Your task:
Provide a verbatim copy of all the records below, leaving the images out.

○ ○ ○

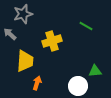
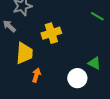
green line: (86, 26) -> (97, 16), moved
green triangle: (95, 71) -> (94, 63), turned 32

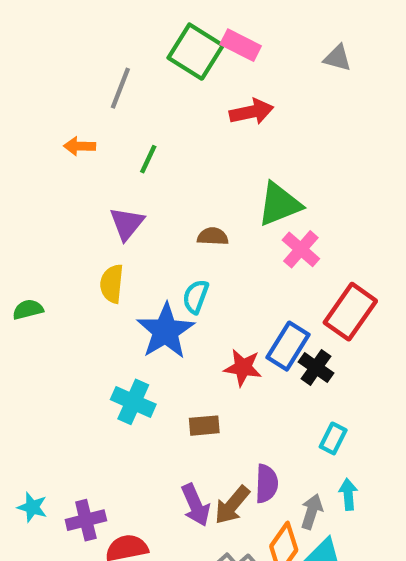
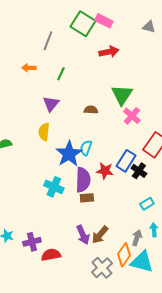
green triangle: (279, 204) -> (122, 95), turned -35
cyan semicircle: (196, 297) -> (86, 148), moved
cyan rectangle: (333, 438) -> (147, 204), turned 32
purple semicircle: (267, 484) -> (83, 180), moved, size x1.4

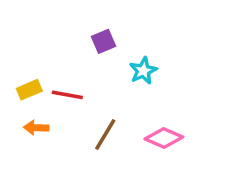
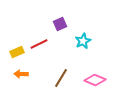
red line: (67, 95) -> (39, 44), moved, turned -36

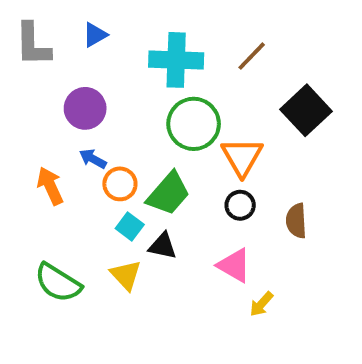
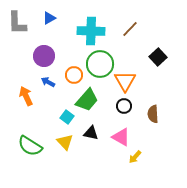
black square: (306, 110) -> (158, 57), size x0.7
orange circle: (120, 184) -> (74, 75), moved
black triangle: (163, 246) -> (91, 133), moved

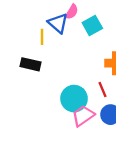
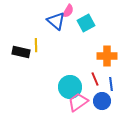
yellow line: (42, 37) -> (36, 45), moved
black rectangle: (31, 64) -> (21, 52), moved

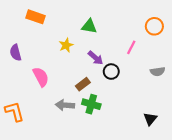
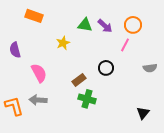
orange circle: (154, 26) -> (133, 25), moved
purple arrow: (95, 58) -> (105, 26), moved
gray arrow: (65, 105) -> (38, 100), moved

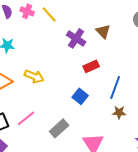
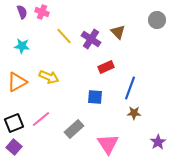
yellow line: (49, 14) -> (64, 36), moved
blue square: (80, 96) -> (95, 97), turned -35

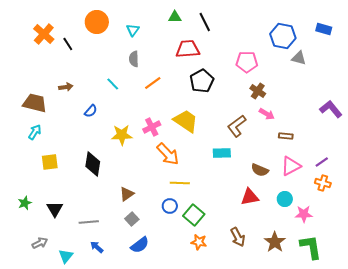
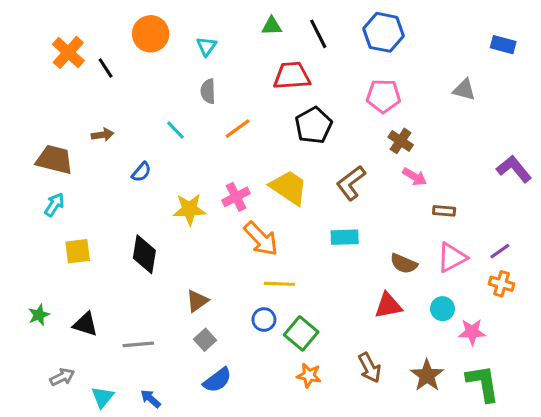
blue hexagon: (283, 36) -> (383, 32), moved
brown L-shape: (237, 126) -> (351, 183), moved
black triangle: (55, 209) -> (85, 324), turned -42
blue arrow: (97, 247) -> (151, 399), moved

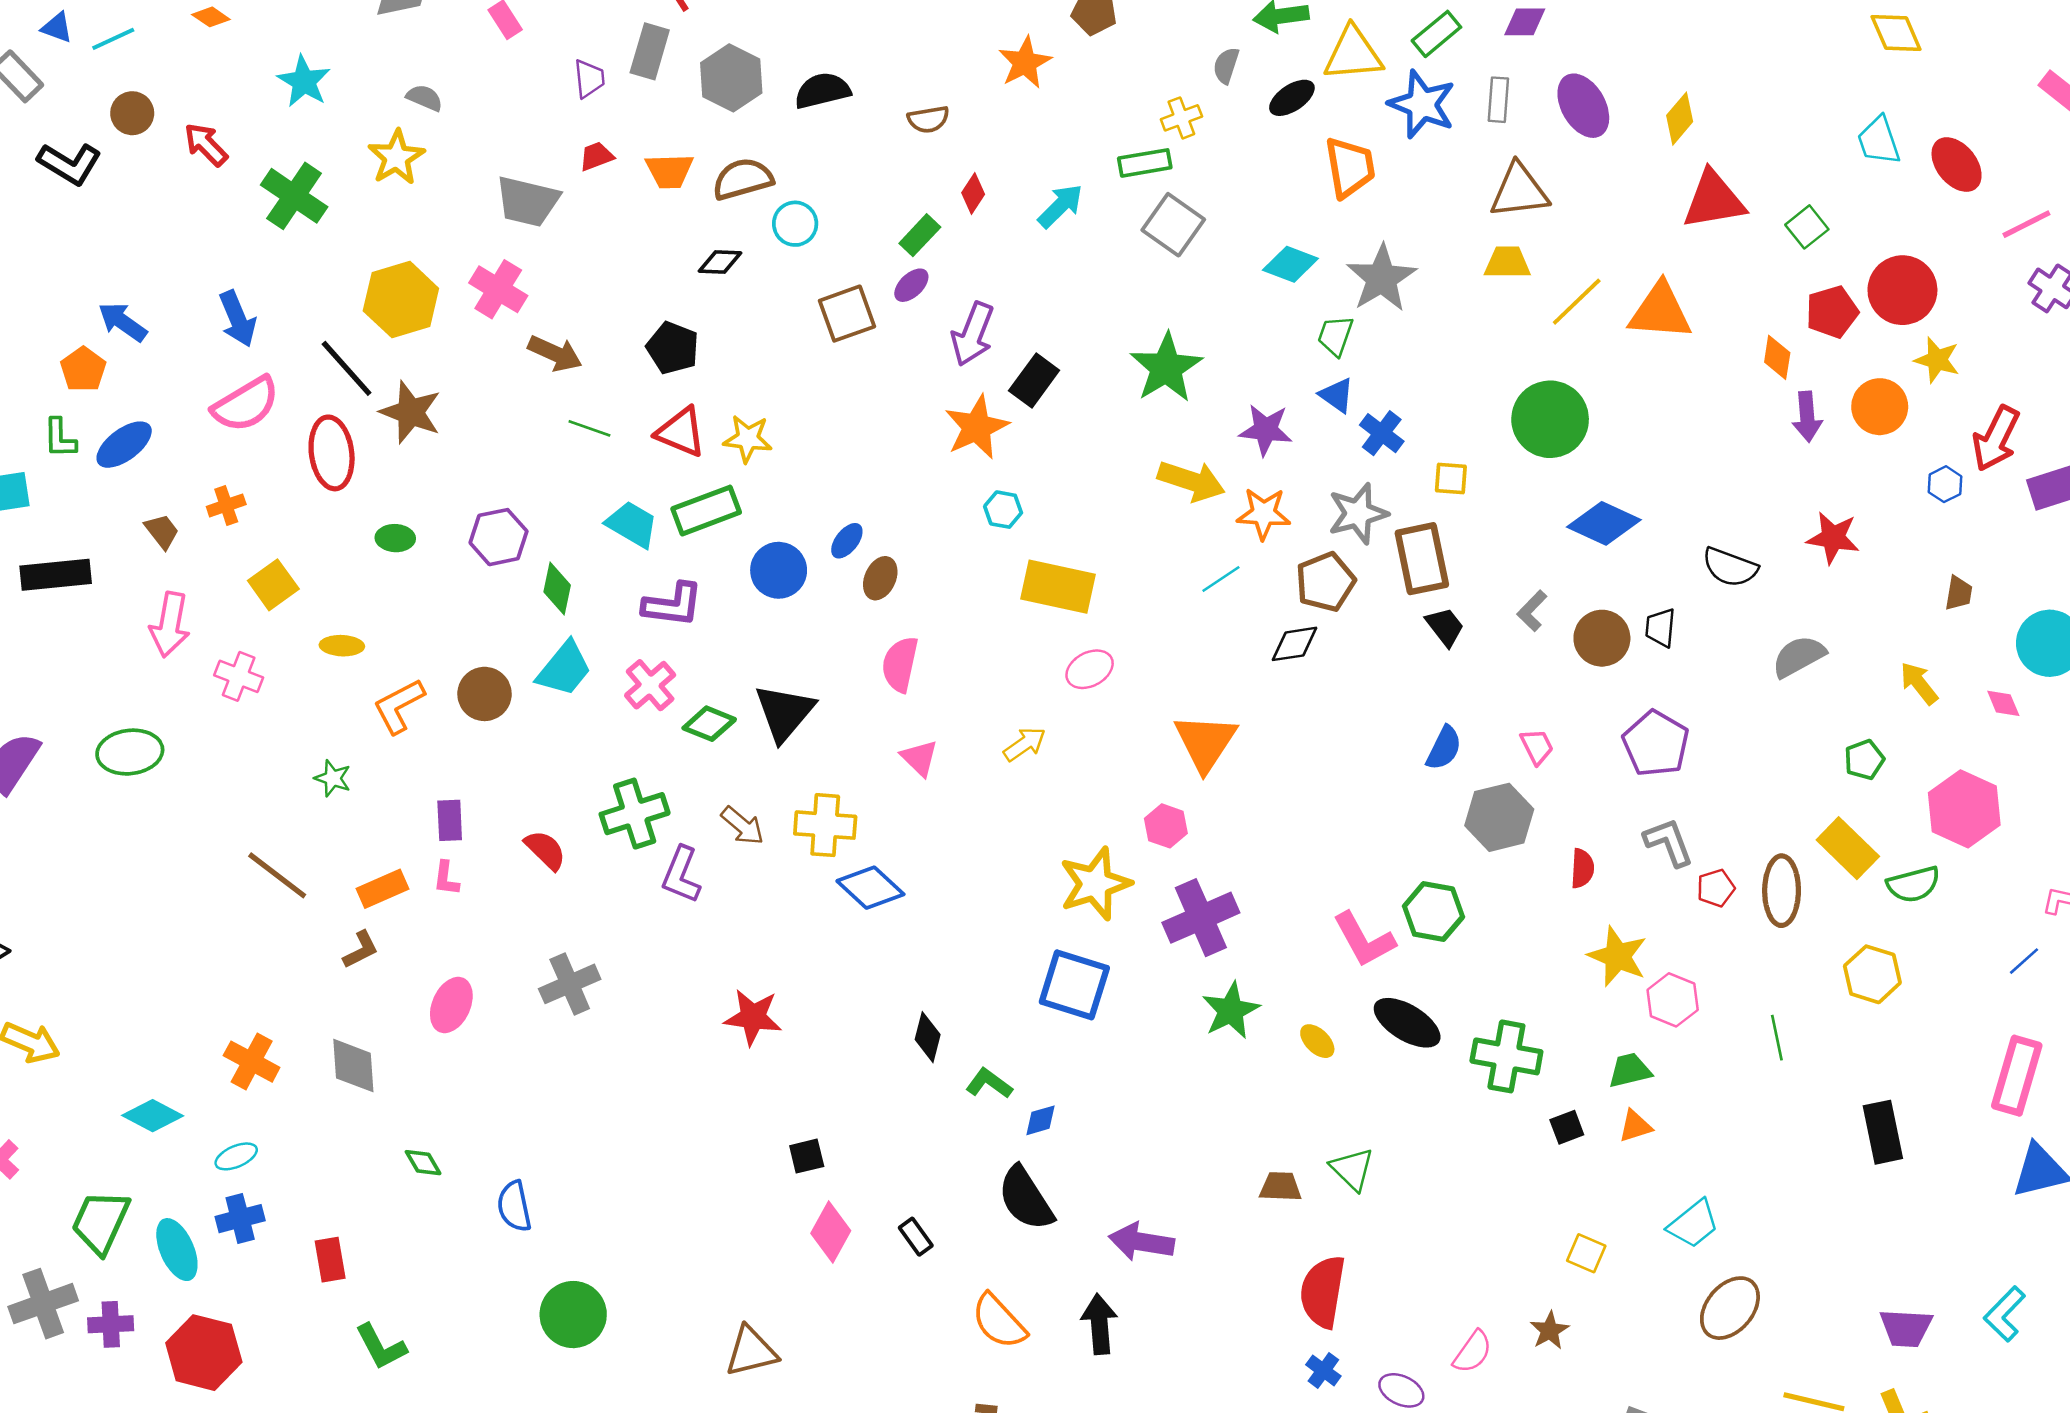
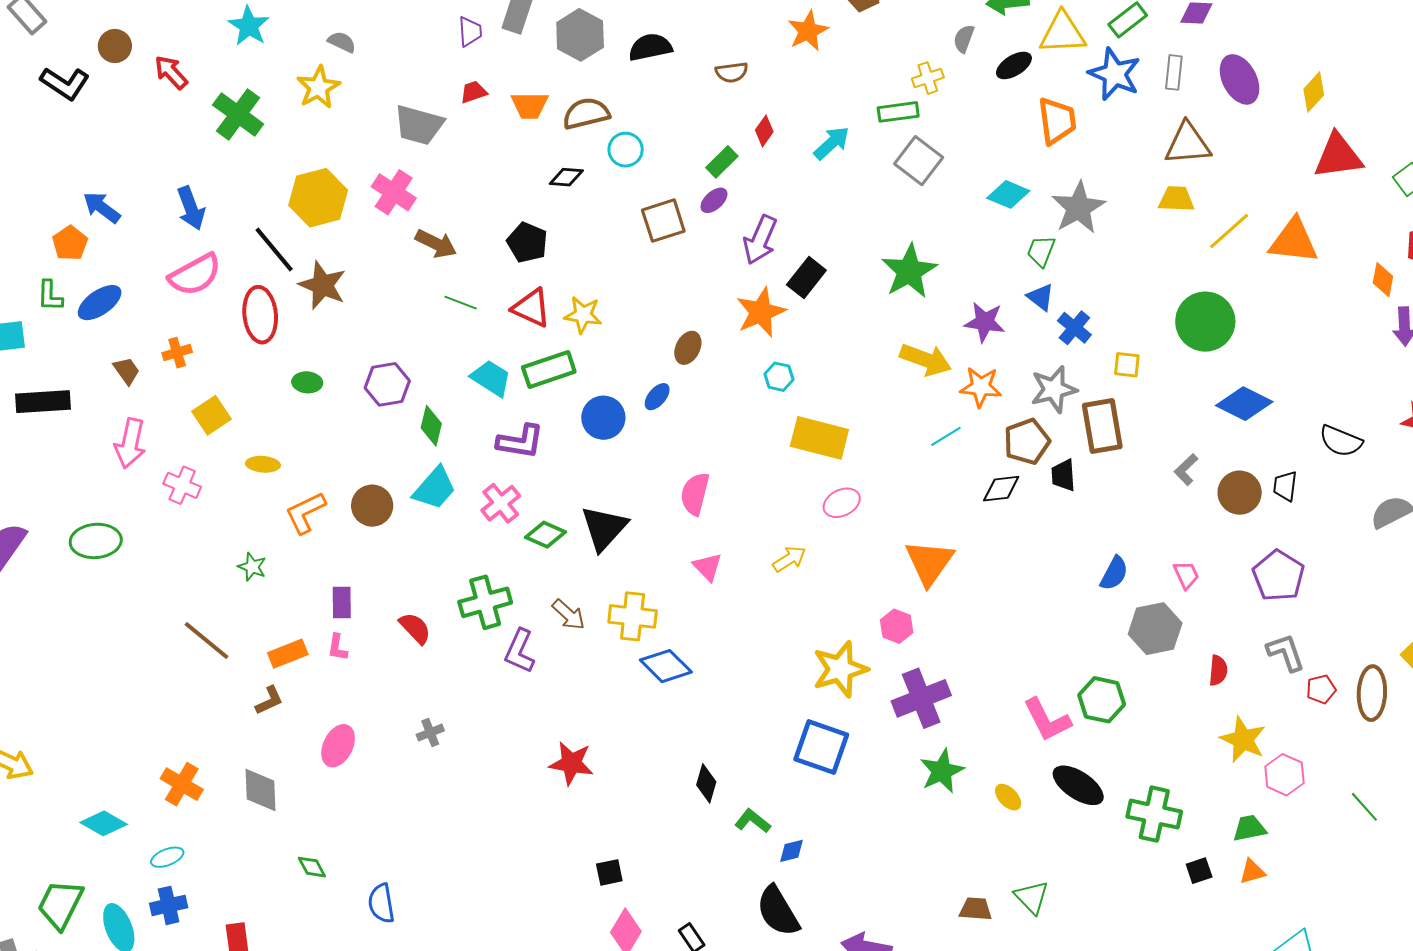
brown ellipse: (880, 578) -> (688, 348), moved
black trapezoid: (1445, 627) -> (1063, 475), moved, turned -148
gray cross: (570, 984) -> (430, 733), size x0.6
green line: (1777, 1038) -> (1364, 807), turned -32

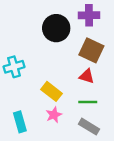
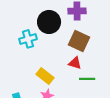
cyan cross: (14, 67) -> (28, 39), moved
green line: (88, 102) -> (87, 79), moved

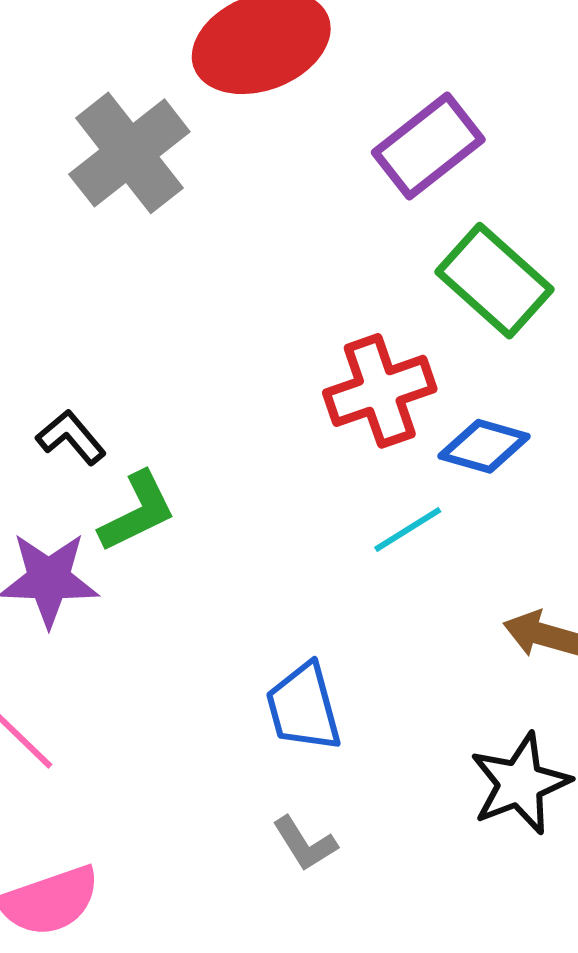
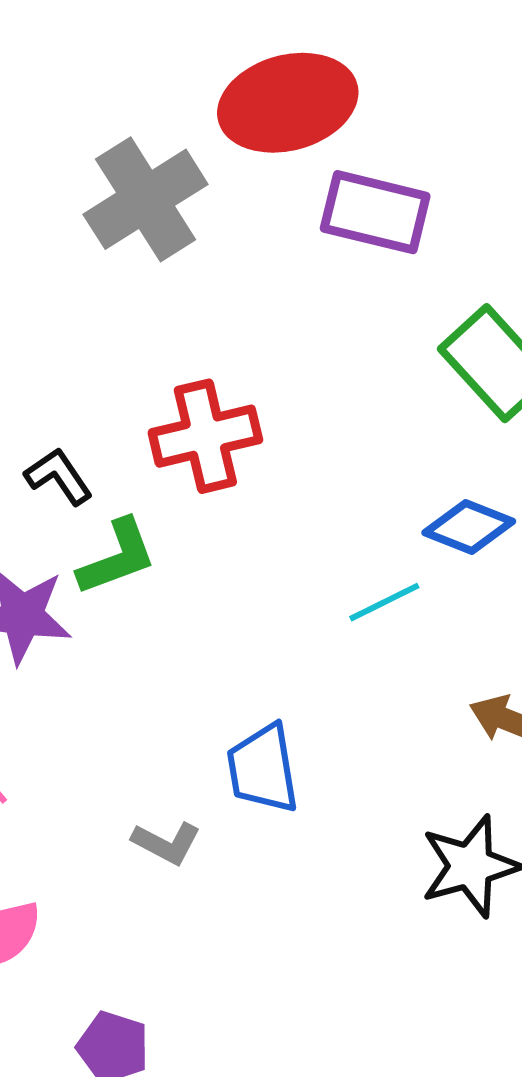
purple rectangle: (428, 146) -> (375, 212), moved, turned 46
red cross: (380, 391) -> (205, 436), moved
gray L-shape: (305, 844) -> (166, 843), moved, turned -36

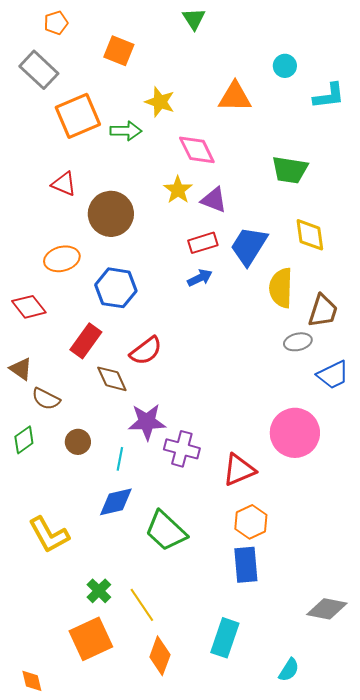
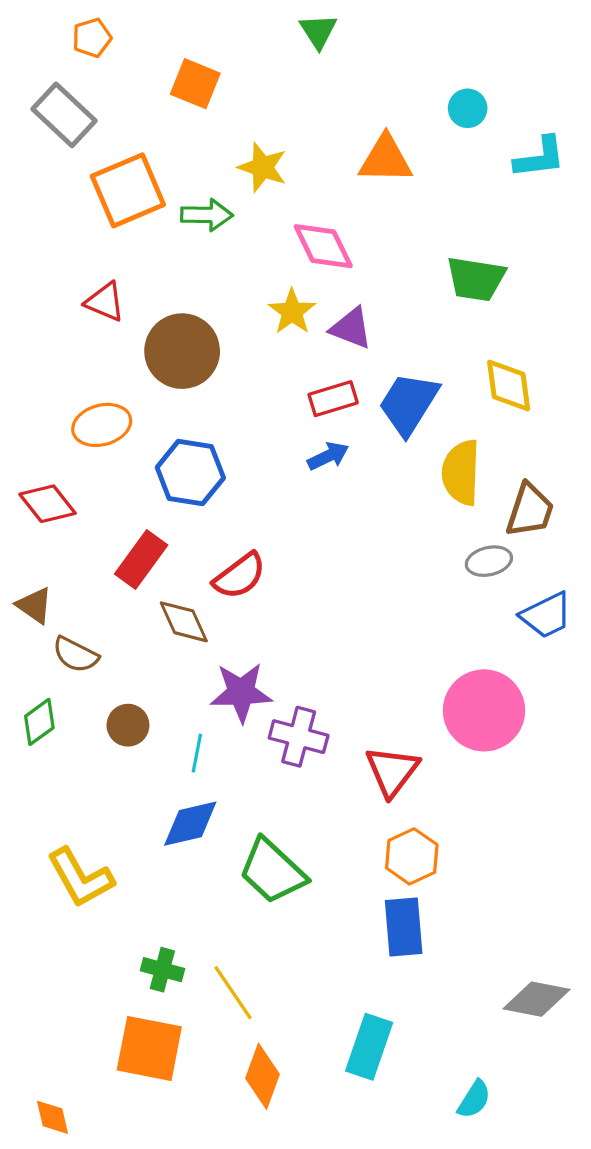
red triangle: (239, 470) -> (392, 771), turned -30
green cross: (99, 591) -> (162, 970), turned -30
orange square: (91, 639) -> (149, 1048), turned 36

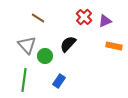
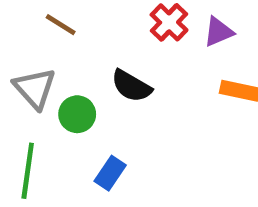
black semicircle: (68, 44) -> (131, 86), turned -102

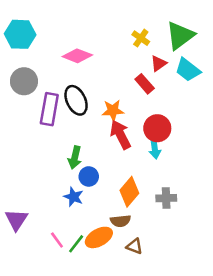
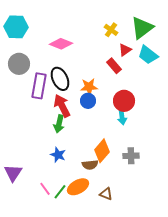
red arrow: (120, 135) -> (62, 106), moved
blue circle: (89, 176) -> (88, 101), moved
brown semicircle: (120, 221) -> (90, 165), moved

○ ○ ○

Written answer:
green line: (86, 26) -> (97, 16), moved
green triangle: (95, 71) -> (94, 63), turned 32

green triangle: (279, 204) -> (122, 95), turned -35
cyan semicircle: (196, 297) -> (86, 148), moved
cyan rectangle: (333, 438) -> (147, 204), turned 32
purple semicircle: (267, 484) -> (83, 180), moved, size x1.4

red line: (67, 95) -> (39, 44), moved, turned -36

black square: (306, 110) -> (158, 57), size x0.7
orange circle: (120, 184) -> (74, 75), moved
black triangle: (163, 246) -> (91, 133), moved

yellow line: (42, 37) -> (36, 45), moved
black rectangle: (31, 64) -> (21, 52), moved

orange circle: (154, 26) -> (133, 25), moved
purple arrow: (95, 58) -> (105, 26), moved
gray arrow: (65, 105) -> (38, 100), moved

yellow line: (49, 14) -> (64, 36), moved
blue square: (80, 96) -> (95, 97), turned -35

blue hexagon: (283, 36) -> (383, 32), moved
brown L-shape: (237, 126) -> (351, 183), moved
black triangle: (55, 209) -> (85, 324), turned -42
blue arrow: (97, 247) -> (151, 399), moved

brown ellipse: (880, 578) -> (688, 348), moved
black trapezoid: (1445, 627) -> (1063, 475), moved, turned -148
gray cross: (570, 984) -> (430, 733), size x0.6
green line: (1777, 1038) -> (1364, 807), turned -32

cyan cross: (14, 67) -> (28, 39), moved
green line: (88, 102) -> (87, 79), moved

purple rectangle: (428, 146) -> (375, 212), moved, turned 46
red cross: (380, 391) -> (205, 436), moved
gray L-shape: (305, 844) -> (166, 843), moved, turned -36

red triangle: (239, 470) -> (392, 771), turned -30
green cross: (99, 591) -> (162, 970), turned -30
orange square: (91, 639) -> (149, 1048), turned 36

black semicircle: (68, 44) -> (131, 86), turned -102

red arrow: (120, 135) -> (62, 106), moved
blue circle: (89, 176) -> (88, 101), moved
brown semicircle: (120, 221) -> (90, 165), moved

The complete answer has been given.